**Exercise aim:**
Read the entries below and pull out each line with the string "orange".

═════ Data shown ═════

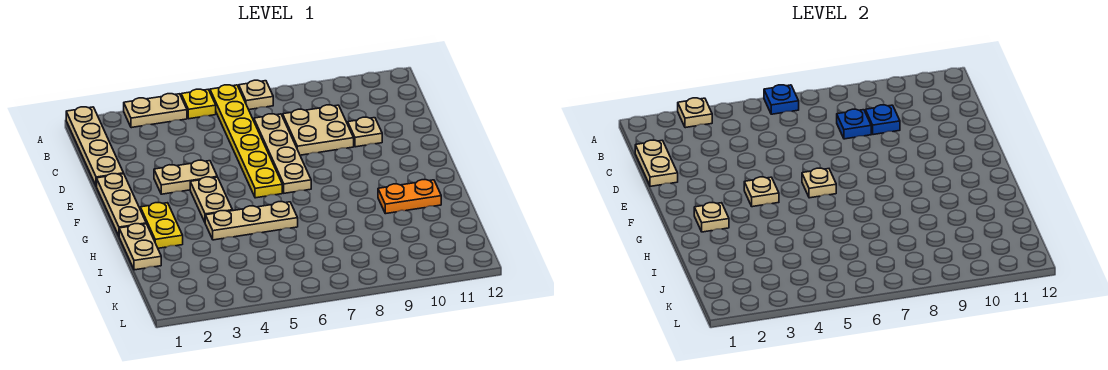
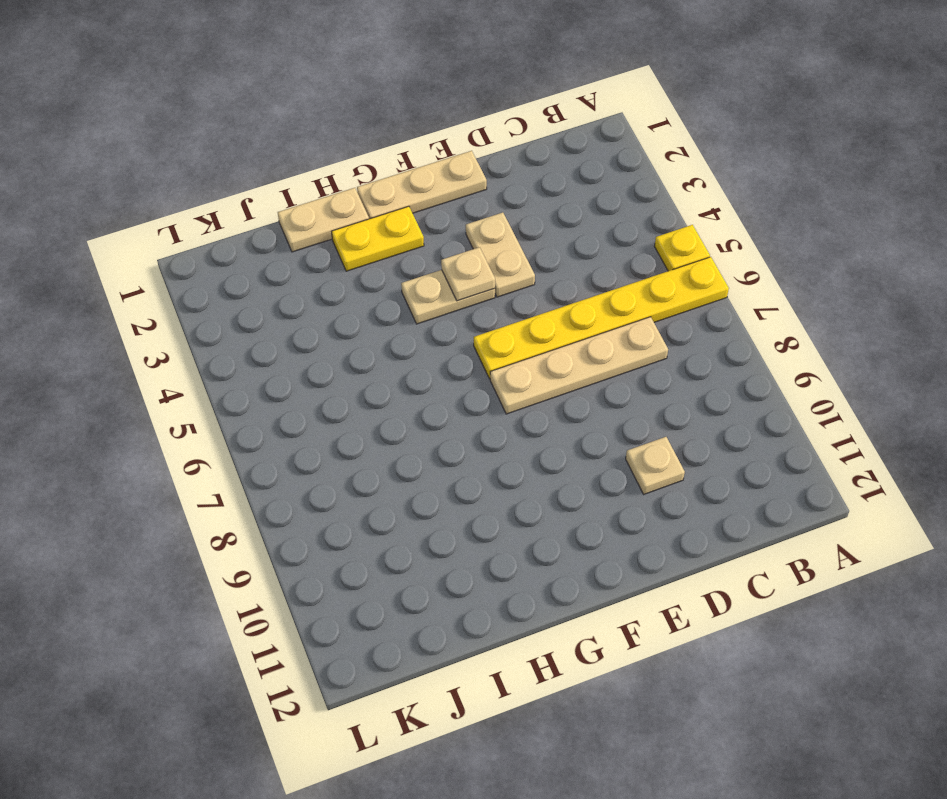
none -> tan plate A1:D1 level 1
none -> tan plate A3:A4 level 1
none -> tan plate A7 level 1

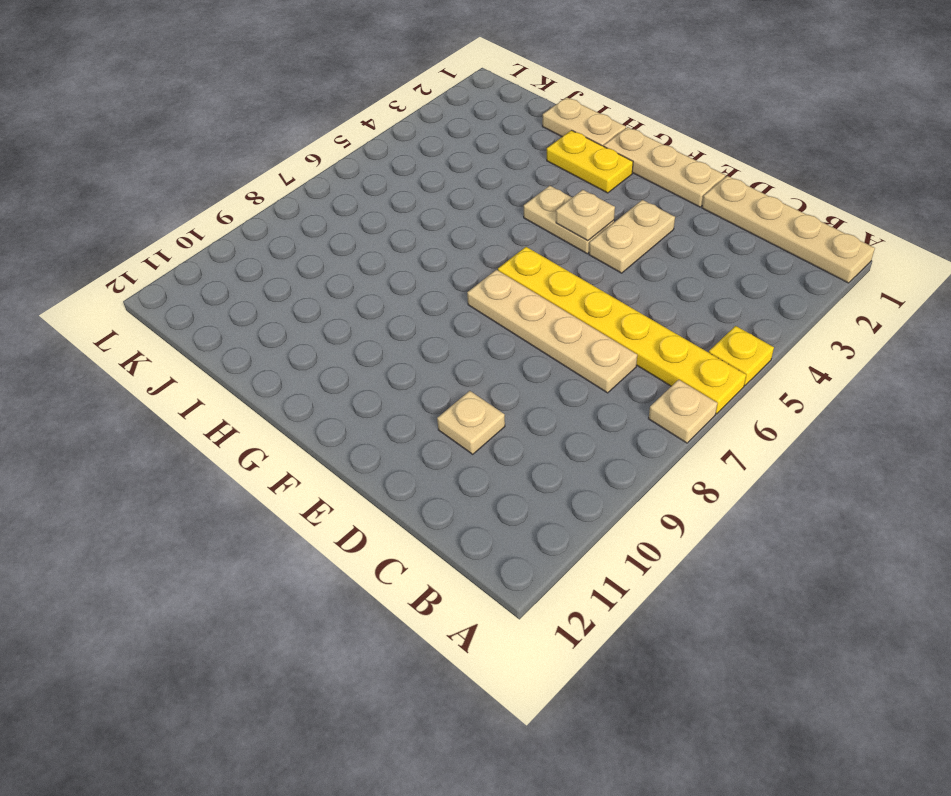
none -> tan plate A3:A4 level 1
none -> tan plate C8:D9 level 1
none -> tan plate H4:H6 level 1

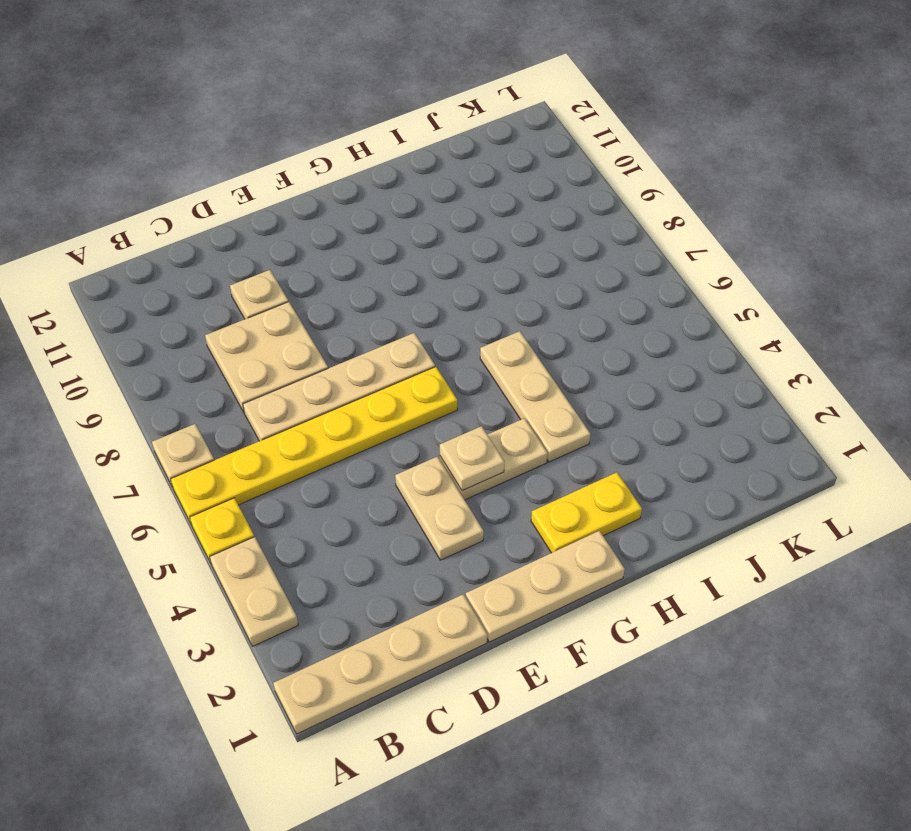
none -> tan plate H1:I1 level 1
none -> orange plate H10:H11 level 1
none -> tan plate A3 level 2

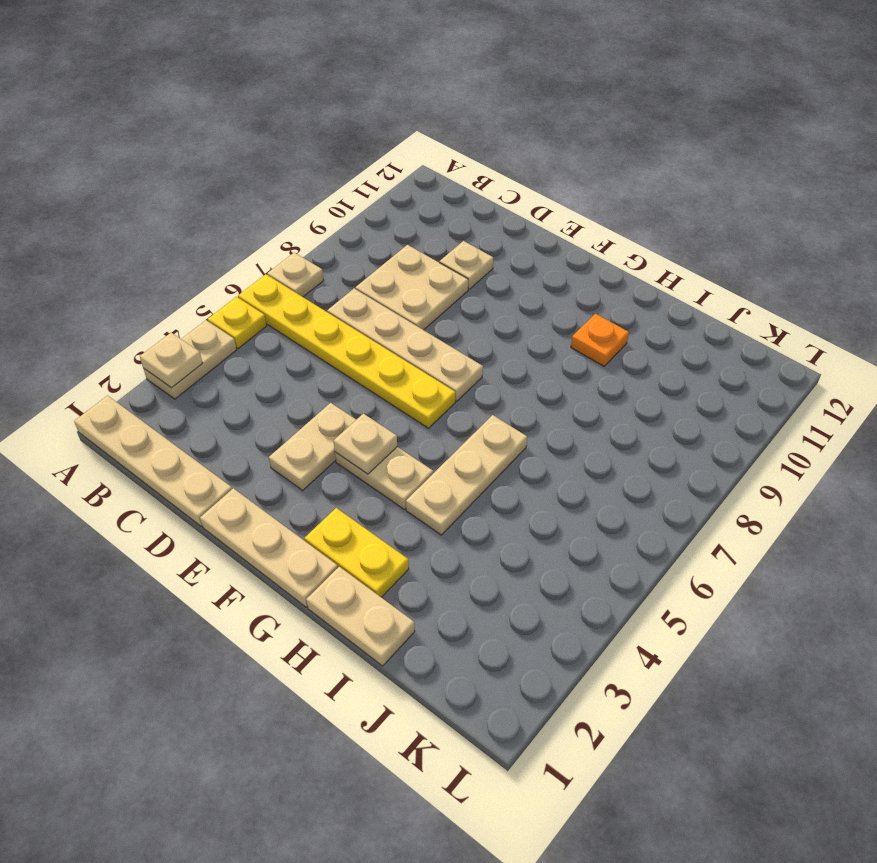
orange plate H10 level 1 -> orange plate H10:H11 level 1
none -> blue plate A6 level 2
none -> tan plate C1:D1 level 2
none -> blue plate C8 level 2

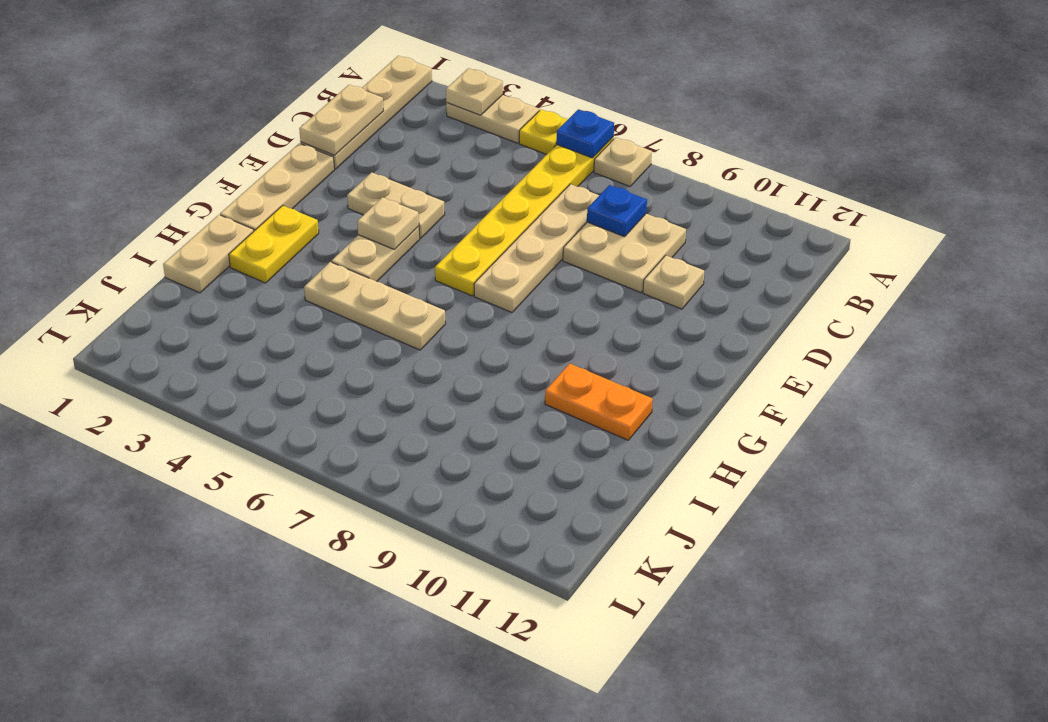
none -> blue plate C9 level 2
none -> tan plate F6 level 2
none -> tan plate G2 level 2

═════

**Answer space:**
none -> orange plate H10:H11 level 1
orange plate H10 level 1 -> orange plate H10:H11 level 1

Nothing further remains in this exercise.